• _PROVIDED RECORDS_:
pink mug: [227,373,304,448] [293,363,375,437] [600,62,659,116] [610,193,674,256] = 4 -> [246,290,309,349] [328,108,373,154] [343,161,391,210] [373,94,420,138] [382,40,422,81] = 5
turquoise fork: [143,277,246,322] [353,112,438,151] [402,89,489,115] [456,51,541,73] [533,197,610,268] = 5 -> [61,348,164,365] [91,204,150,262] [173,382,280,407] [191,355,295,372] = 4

==

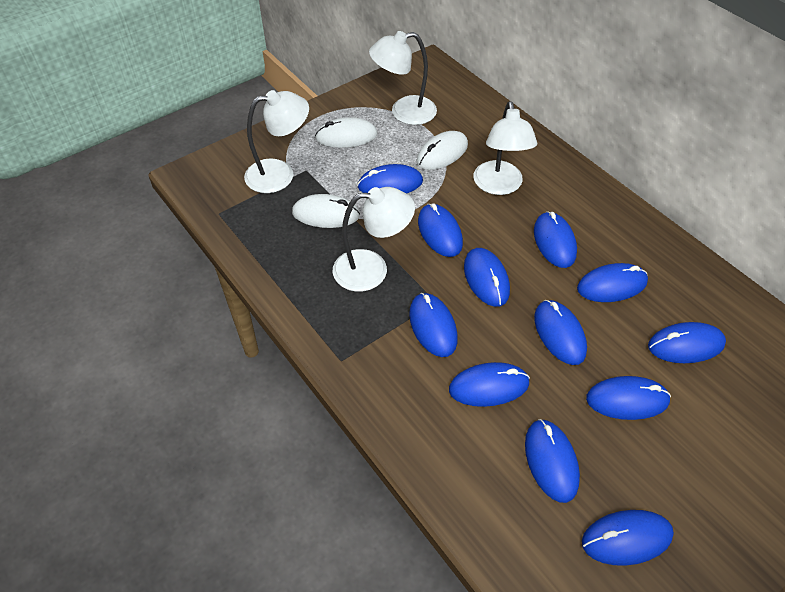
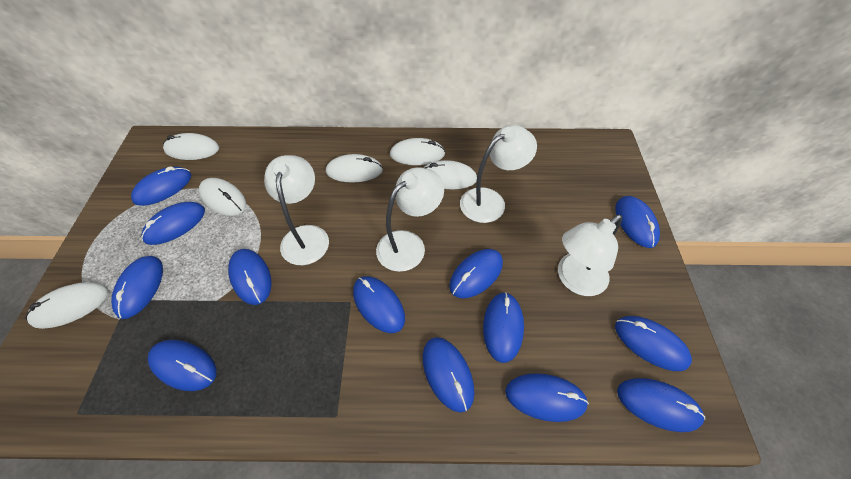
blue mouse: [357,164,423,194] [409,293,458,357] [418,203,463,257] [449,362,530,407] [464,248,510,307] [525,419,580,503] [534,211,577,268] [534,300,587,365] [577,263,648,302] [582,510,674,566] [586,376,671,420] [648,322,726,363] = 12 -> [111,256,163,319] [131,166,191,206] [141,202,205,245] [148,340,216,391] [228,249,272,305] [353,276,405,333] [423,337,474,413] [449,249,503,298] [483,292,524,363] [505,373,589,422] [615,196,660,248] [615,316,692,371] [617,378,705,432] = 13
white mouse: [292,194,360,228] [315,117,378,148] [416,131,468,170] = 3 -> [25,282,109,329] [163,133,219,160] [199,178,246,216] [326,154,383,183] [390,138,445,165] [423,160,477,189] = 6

==

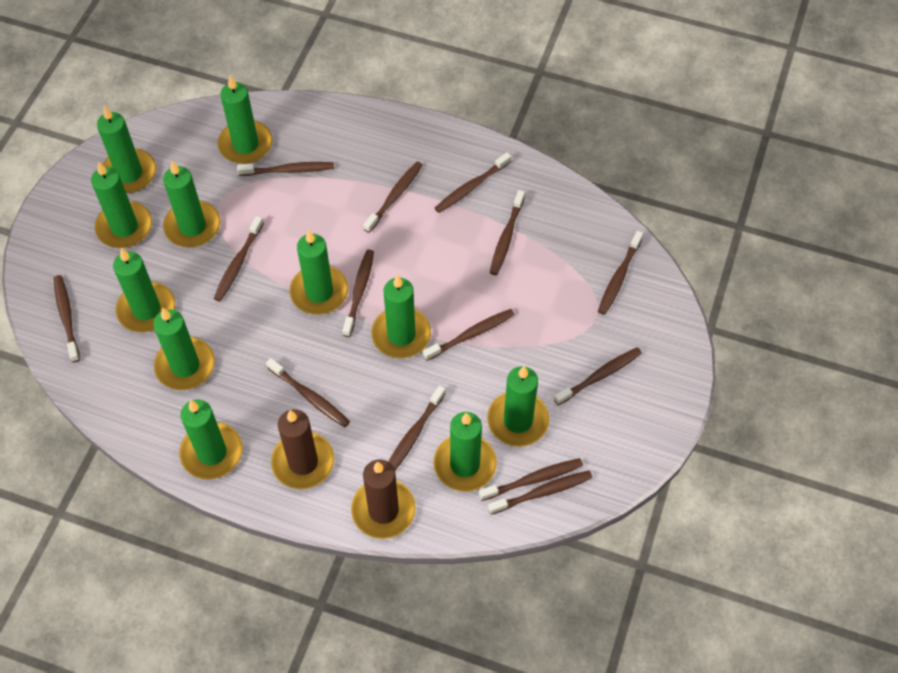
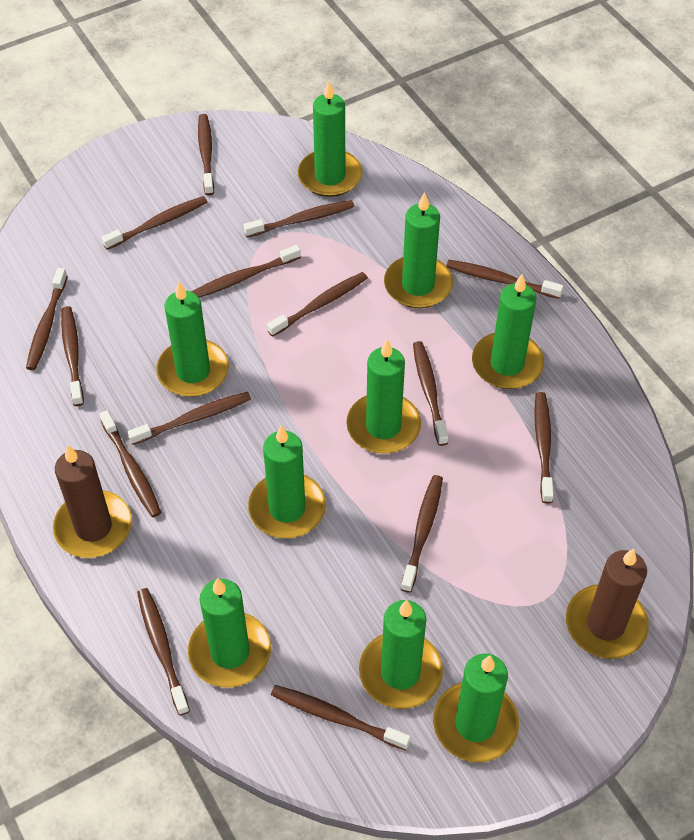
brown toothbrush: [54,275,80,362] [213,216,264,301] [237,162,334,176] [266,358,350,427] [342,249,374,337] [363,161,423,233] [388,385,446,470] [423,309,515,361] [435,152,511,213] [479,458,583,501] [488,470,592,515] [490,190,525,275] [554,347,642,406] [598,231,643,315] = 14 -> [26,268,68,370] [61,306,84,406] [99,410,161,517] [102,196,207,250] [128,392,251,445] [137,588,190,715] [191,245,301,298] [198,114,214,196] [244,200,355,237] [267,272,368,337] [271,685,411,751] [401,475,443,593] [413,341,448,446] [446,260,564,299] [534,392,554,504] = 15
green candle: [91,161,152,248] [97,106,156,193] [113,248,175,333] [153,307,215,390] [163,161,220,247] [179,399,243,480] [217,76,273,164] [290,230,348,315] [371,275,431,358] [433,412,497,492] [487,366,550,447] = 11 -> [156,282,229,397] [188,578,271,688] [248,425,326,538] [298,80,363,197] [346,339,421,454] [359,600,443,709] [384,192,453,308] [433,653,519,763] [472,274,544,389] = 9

• _AIM OF THE TASK_: Output exactly the lines of the material above from the one containing "brown toothbrush: [54,275,80,362]" up to and including the one containing "green candle: [91,161,152,248]".

• _RESPONSE TO THIS TASK_:
brown toothbrush: [54,275,80,362] [213,216,264,301] [237,162,334,176] [266,358,350,427] [342,249,374,337] [363,161,423,233] [388,385,446,470] [423,309,515,361] [435,152,511,213] [479,458,583,501] [488,470,592,515] [490,190,525,275] [554,347,642,406] [598,231,643,315] = 14 -> [26,268,68,370] [61,306,84,406] [99,410,161,517] [102,196,207,250] [128,392,251,445] [137,588,190,715] [191,245,301,298] [198,114,214,196] [244,200,355,237] [267,272,368,337] [271,685,411,751] [401,475,443,593] [413,341,448,446] [446,260,564,299] [534,392,554,504] = 15
green candle: [91,161,152,248] [97,106,156,193] [113,248,175,333] [153,307,215,390] [163,161,220,247] [179,399,243,480] [217,76,273,164] [290,230,348,315] [371,275,431,358] [433,412,497,492] [487,366,550,447] = 11 -> [156,282,229,397] [188,578,271,688] [248,425,326,538] [298,80,363,197] [346,339,421,454] [359,600,443,709] [384,192,453,308] [433,653,519,763] [472,274,544,389] = 9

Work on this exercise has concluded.